╭──
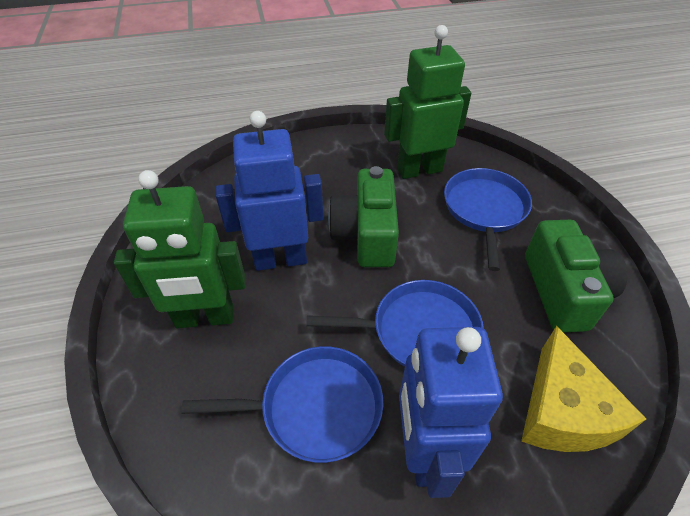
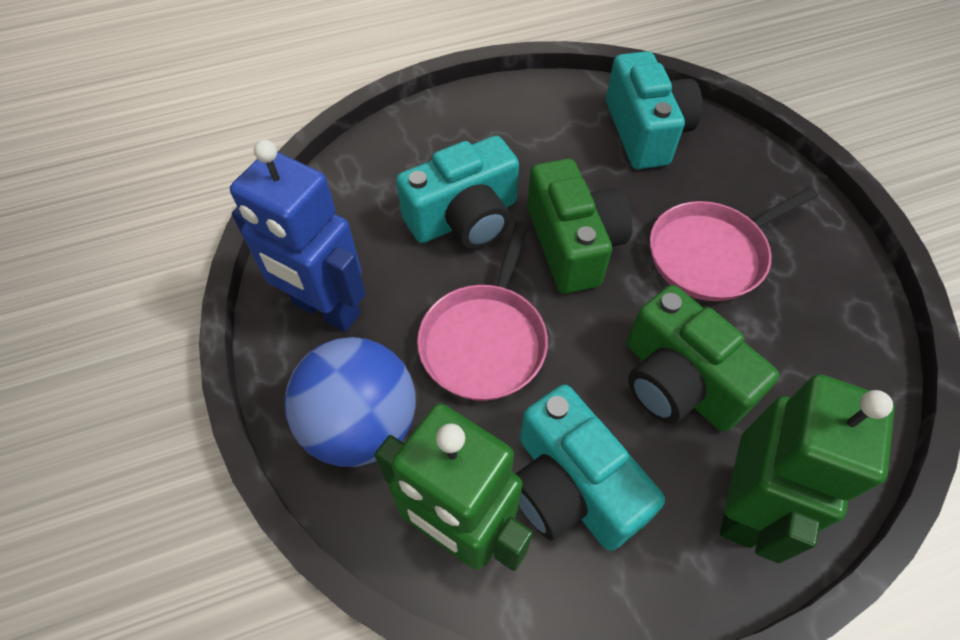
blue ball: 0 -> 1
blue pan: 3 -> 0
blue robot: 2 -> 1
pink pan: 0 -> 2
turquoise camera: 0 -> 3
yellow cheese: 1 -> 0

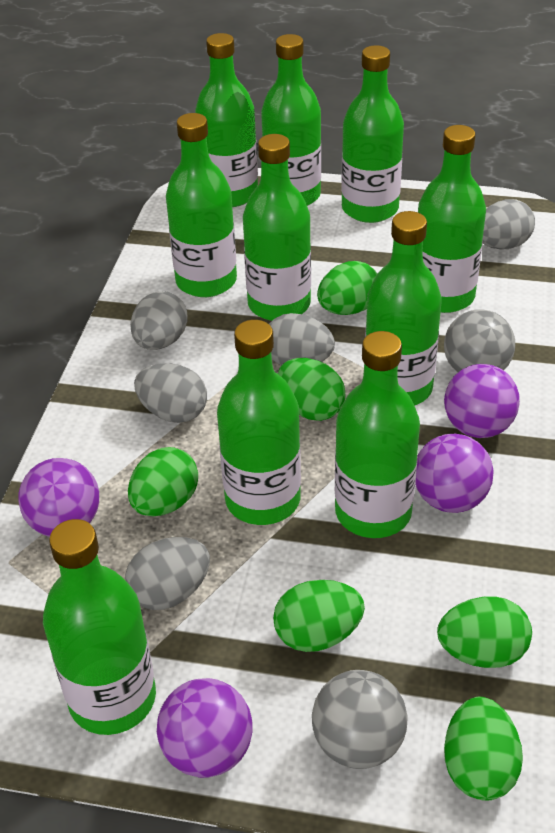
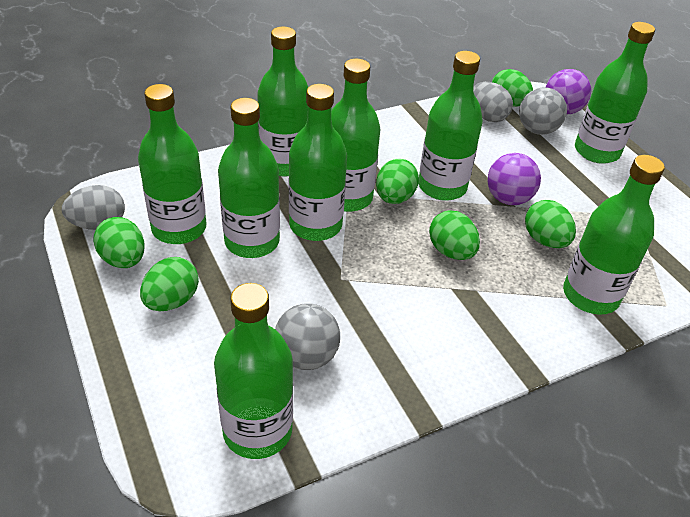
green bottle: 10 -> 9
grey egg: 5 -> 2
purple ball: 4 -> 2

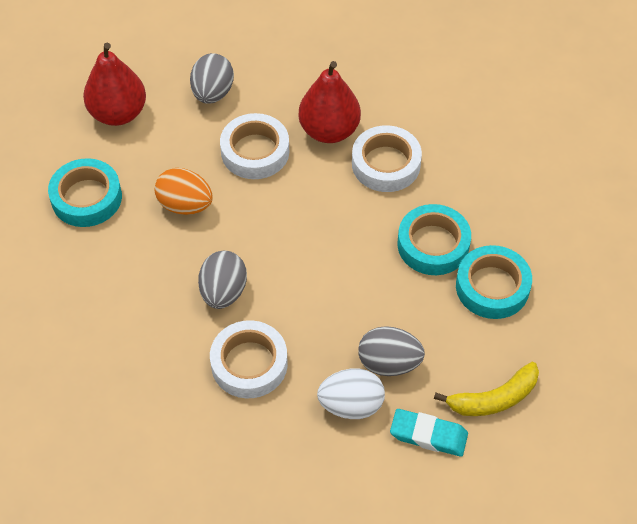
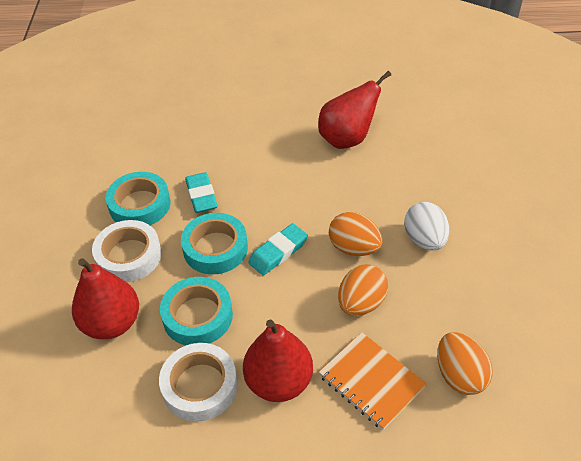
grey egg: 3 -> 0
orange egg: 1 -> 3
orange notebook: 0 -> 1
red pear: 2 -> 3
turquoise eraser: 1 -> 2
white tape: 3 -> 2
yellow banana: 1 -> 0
╰──
TASK DIRECTIONS: Pictures are to be left out, while the records are copied word for word.

ANSWER SECTION:
blue ball: 0 -> 1
blue pan: 3 -> 0
blue robot: 2 -> 1
pink pan: 0 -> 2
turquoise camera: 0 -> 3
yellow cheese: 1 -> 0

green bottle: 10 -> 9
grey egg: 5 -> 2
purple ball: 4 -> 2

grey egg: 3 -> 0
orange egg: 1 -> 3
orange notebook: 0 -> 1
red pear: 2 -> 3
turquoise eraser: 1 -> 2
white tape: 3 -> 2
yellow banana: 1 -> 0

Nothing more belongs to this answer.